[[ Input data open ]]

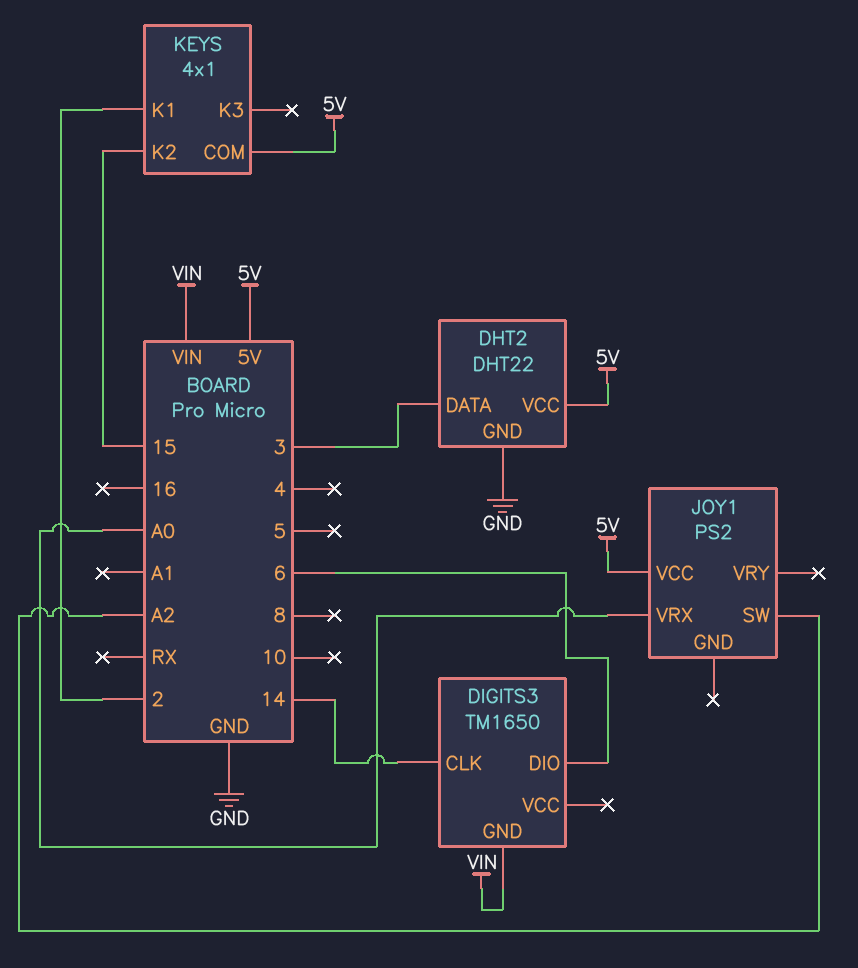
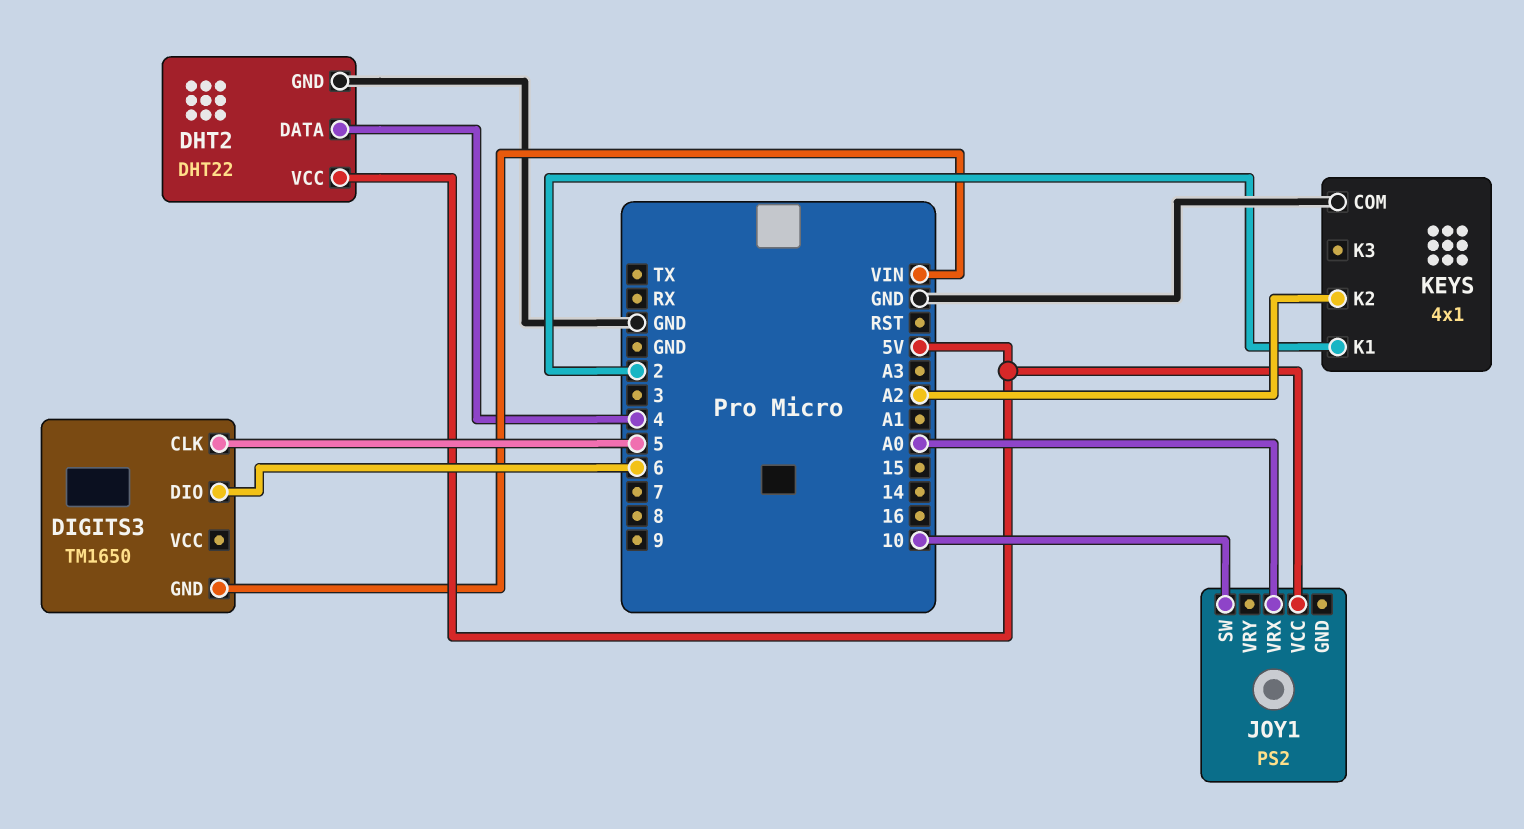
DHT2 pin DATA: 3 -> 4
DIGITS3 pin CLK: 14 -> 5
JOY1 pin SW: A2 -> 10
KEYS pin COM: 5V -> GND
KEYS pin K2: 15 -> A2

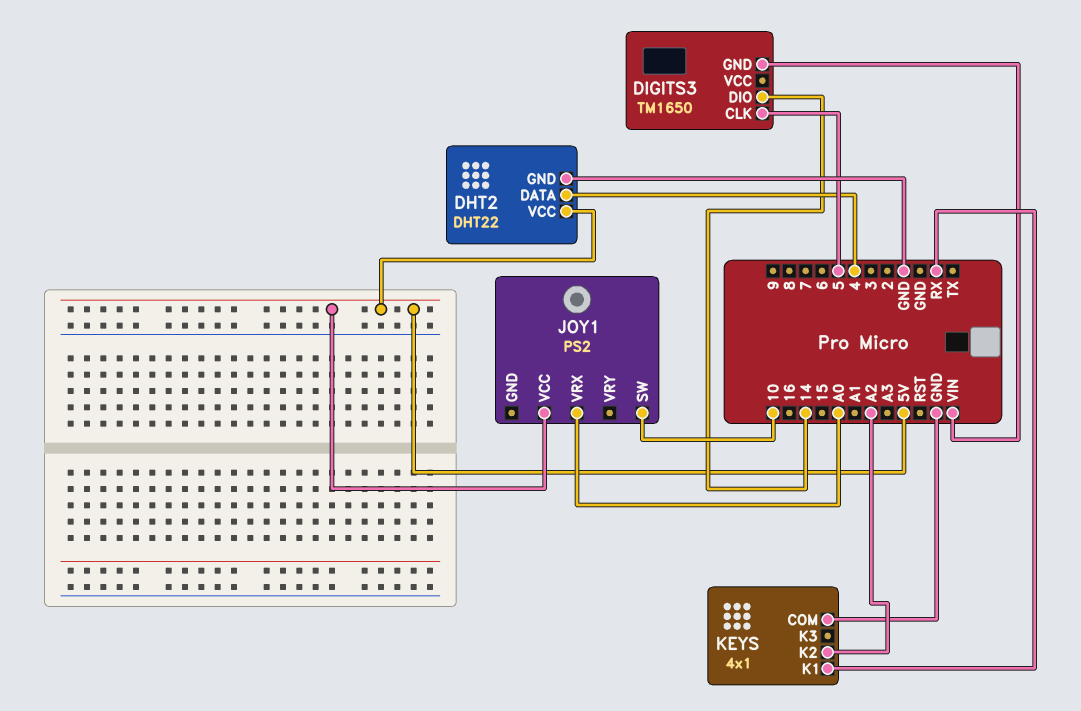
DIGITS3 pin DIO: 6 -> 14
KEYS pin K1: 2 -> RX

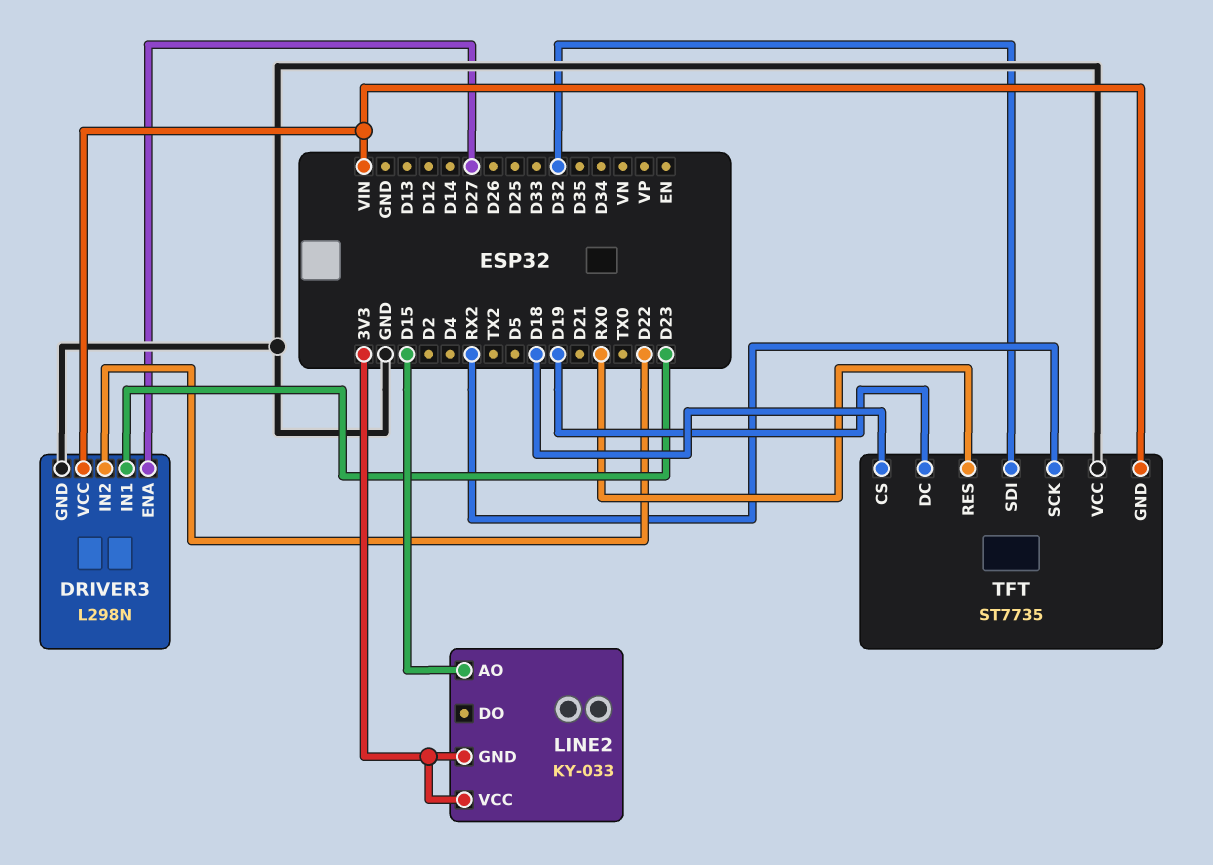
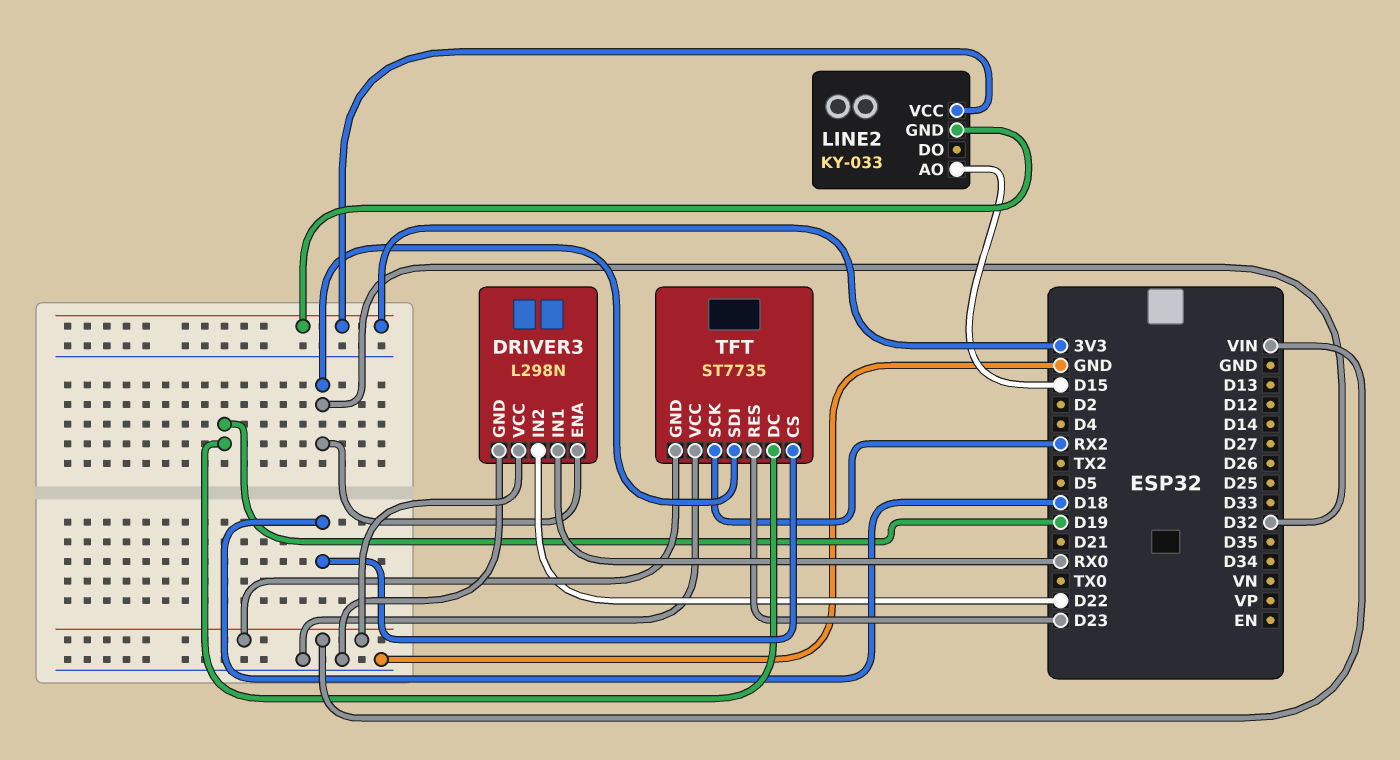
DRIVER3 pin ENA: D27 -> D32
DRIVER3 pin IN1: D23 -> RX0
TFT pin RES: RX0 -> D23

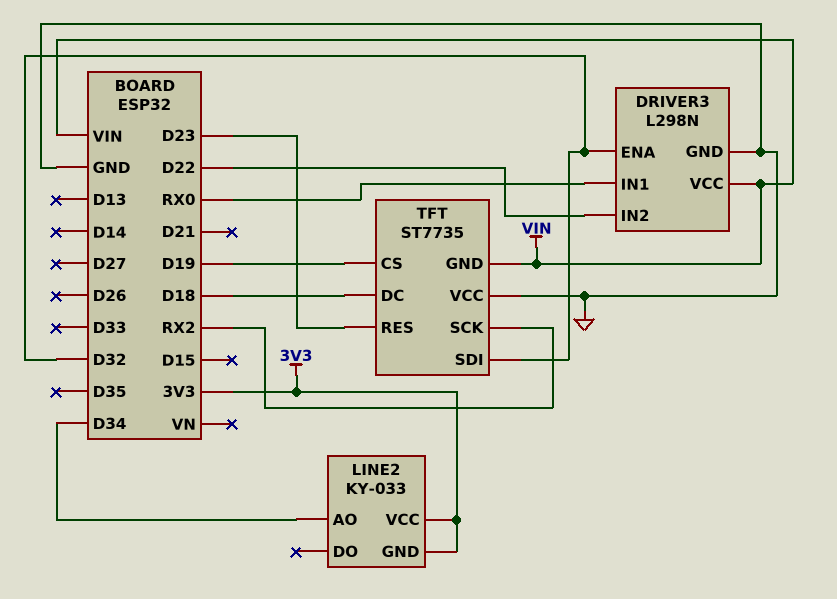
LINE2 pin AO: D15 -> D34
TFT pin CS: D18 -> D19
TFT pin DC: D19 -> D18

[[ Input data closed ]]

• [Task statement]:
Please transcribe exactly the lines from the one containing "KEYS pin K1: 2 -> RX" through the final line of the data, including both, and nothing else. Pictures are to be left out.

• [Result]:
KEYS pin K1: 2 -> RX

DRIVER3 pin ENA: D27 -> D32
DRIVER3 pin IN1: D23 -> RX0
TFT pin RES: RX0 -> D23

LINE2 pin AO: D15 -> D34
TFT pin CS: D18 -> D19
TFT pin DC: D19 -> D18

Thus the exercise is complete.